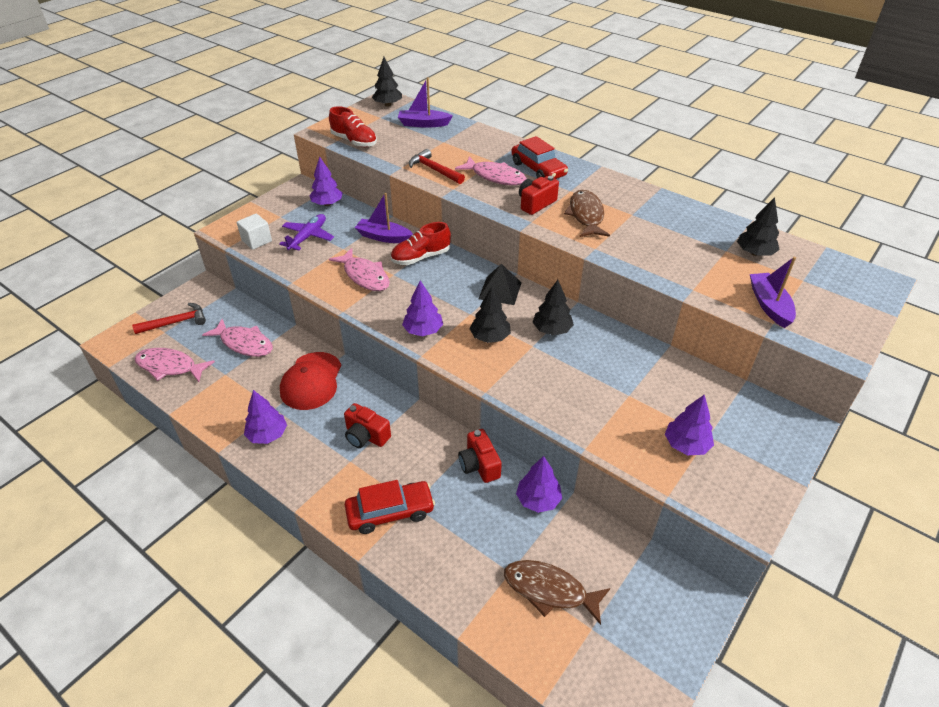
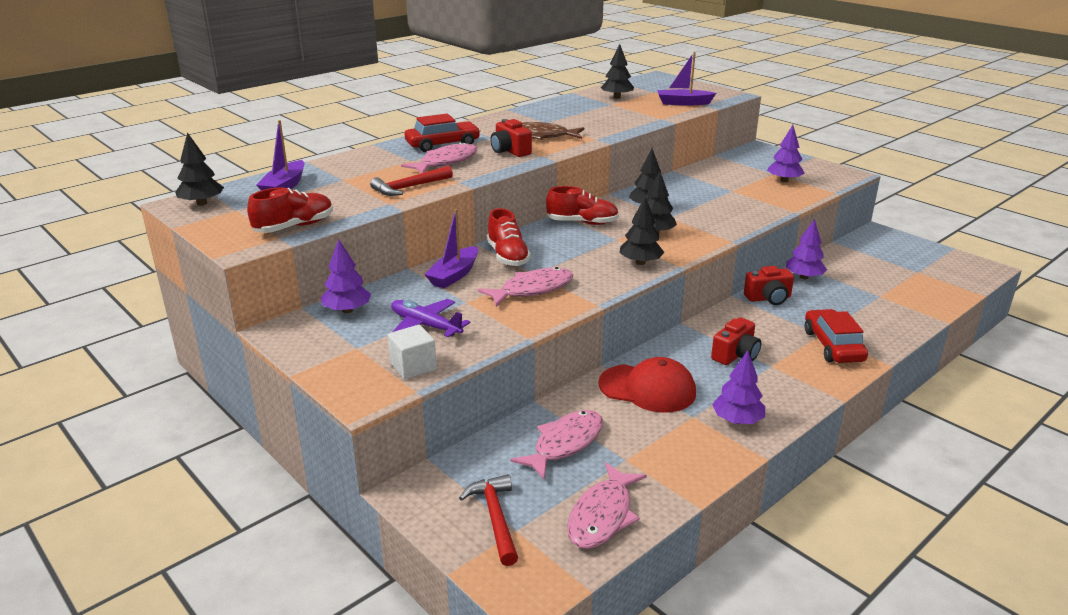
camera: 80 degrees left, 15 degrees down
(423, 331) = (640, 262): purple tree -> black tree
(500, 290) = (582, 222): black pyramid -> red shoe
(549, 590) = (891, 282): brown fish -> none

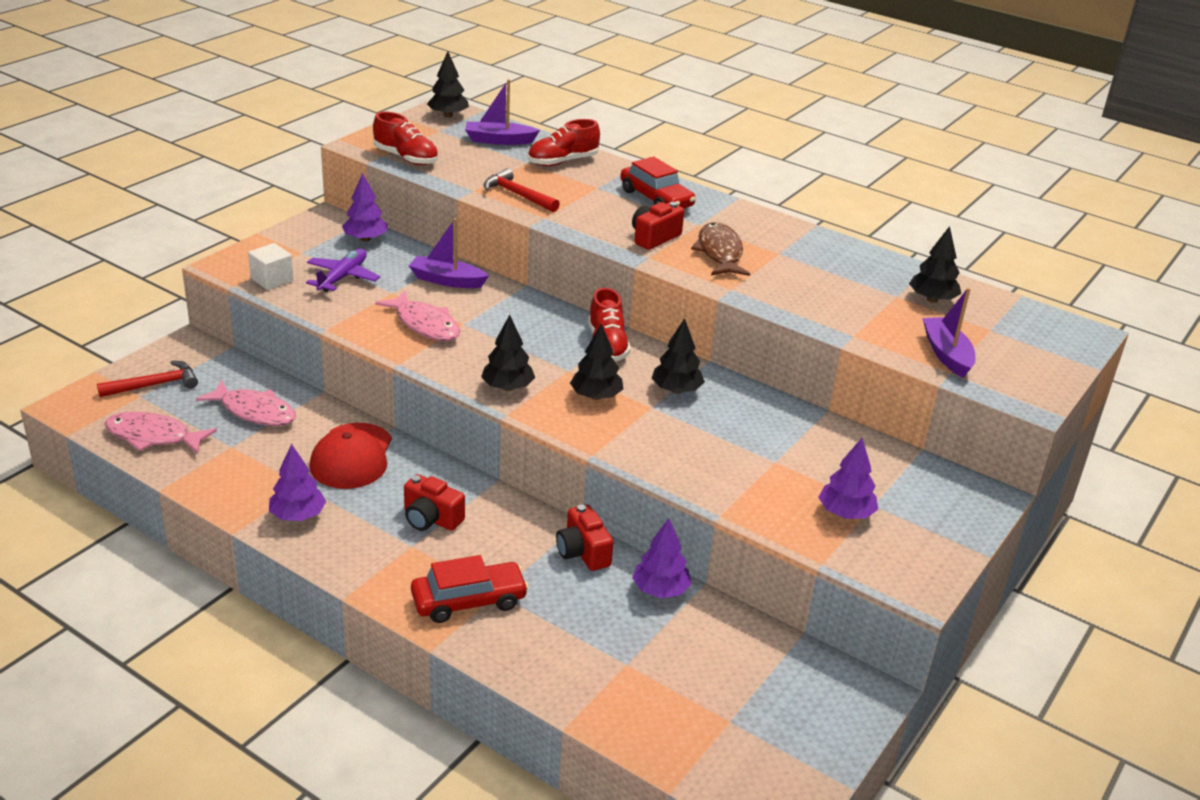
camera: 75 degrees right, 5 degrees up
(445, 162) = (599, 205): pink fish -> none
(507, 256) = (499, 305): red shoe -> red shoe (562, 162)

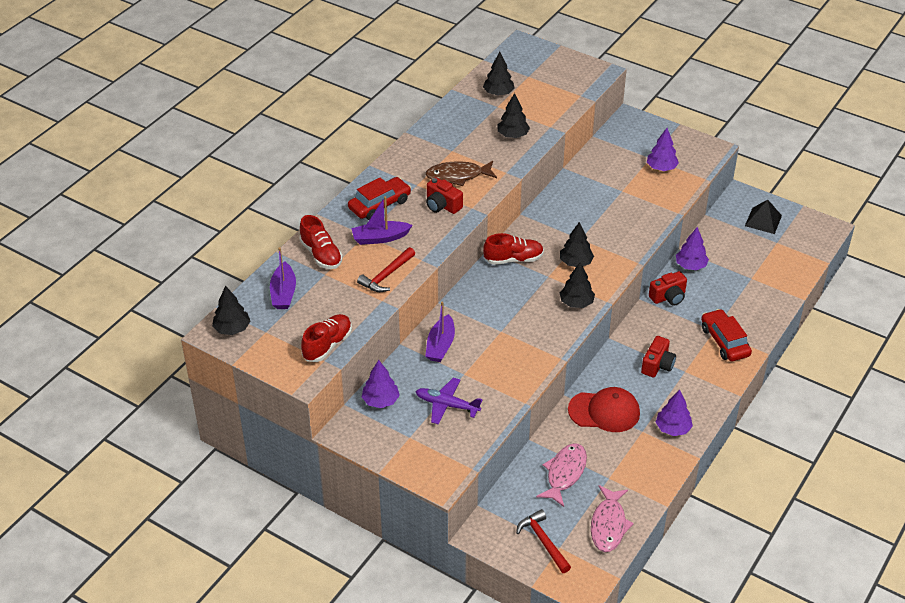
camera: 90 degrees left, 10 degrees up
(272, 280) = (459, 447): white cube -> none
(425, 324) = (507, 350): pink fish -> none
(676, 390) = (559, 228): black tree -> black tree (513, 135)
(794, 712) = (763, 220): none -> black pyramid
(946, 354) = (561, 94): purple boat -> purple boat (380, 238)

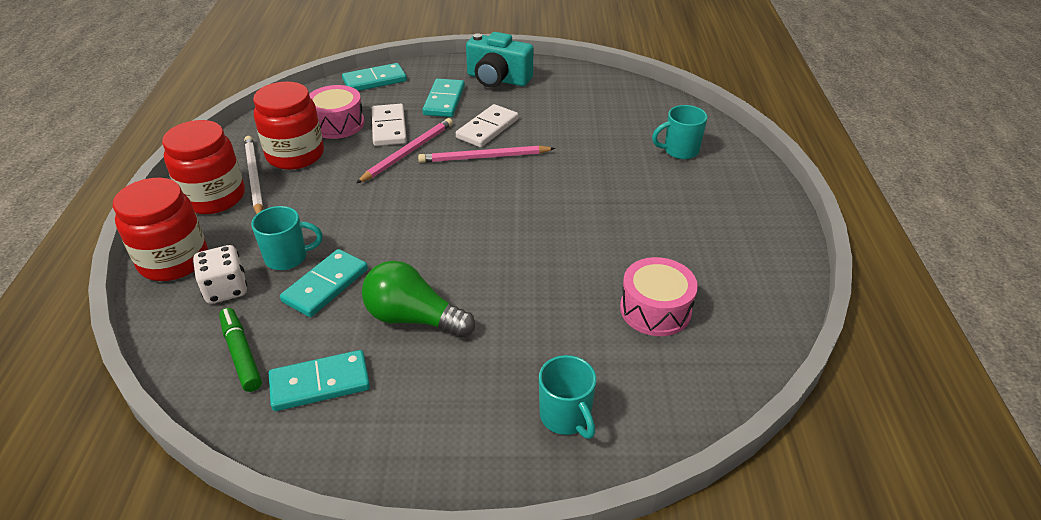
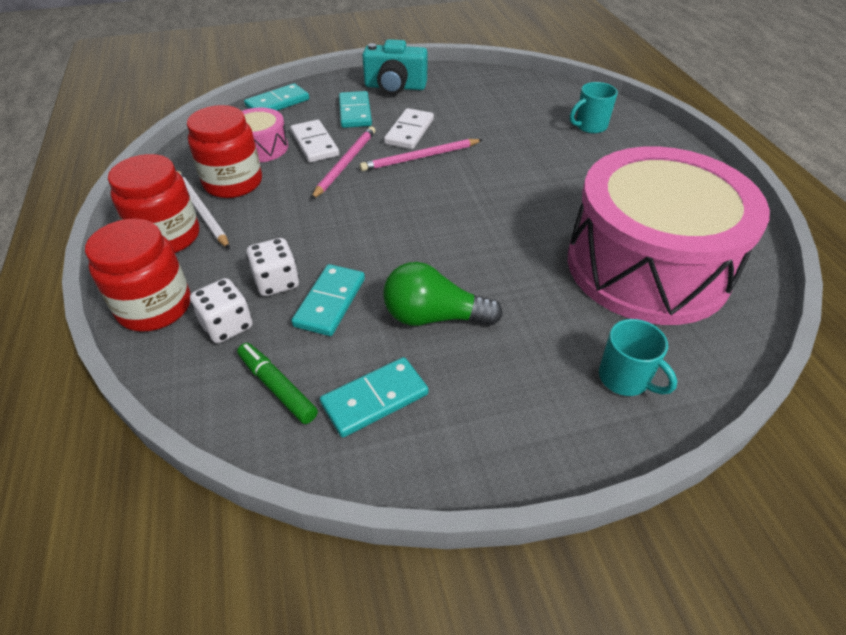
camera: 15 degrees left, 5 degrees up
(288, 257) = (276, 282): turquoise mug -> white dice
(655, 309) = (647, 266): pink drum -> pink drum, size x2.39

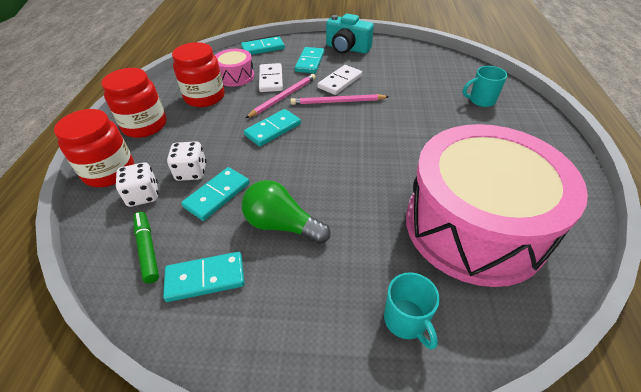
camera: 20 degrees right, 0 degrees up
(201, 211) = (174, 112): white pencil -> none
(355, 207) = (273, 129): none -> turquoise domino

----------------------------------------

If a line in the records above has the word "black", copy it out.

SOLUTION TO THIS PROBLEM:
(423, 331) = (640, 262): purple tree -> black tree
(500, 290) = (582, 222): black pyramid -> red shoe
(676, 390) = (559, 228): black tree -> black tree (513, 135)
(794, 712) = (763, 220): none -> black pyramid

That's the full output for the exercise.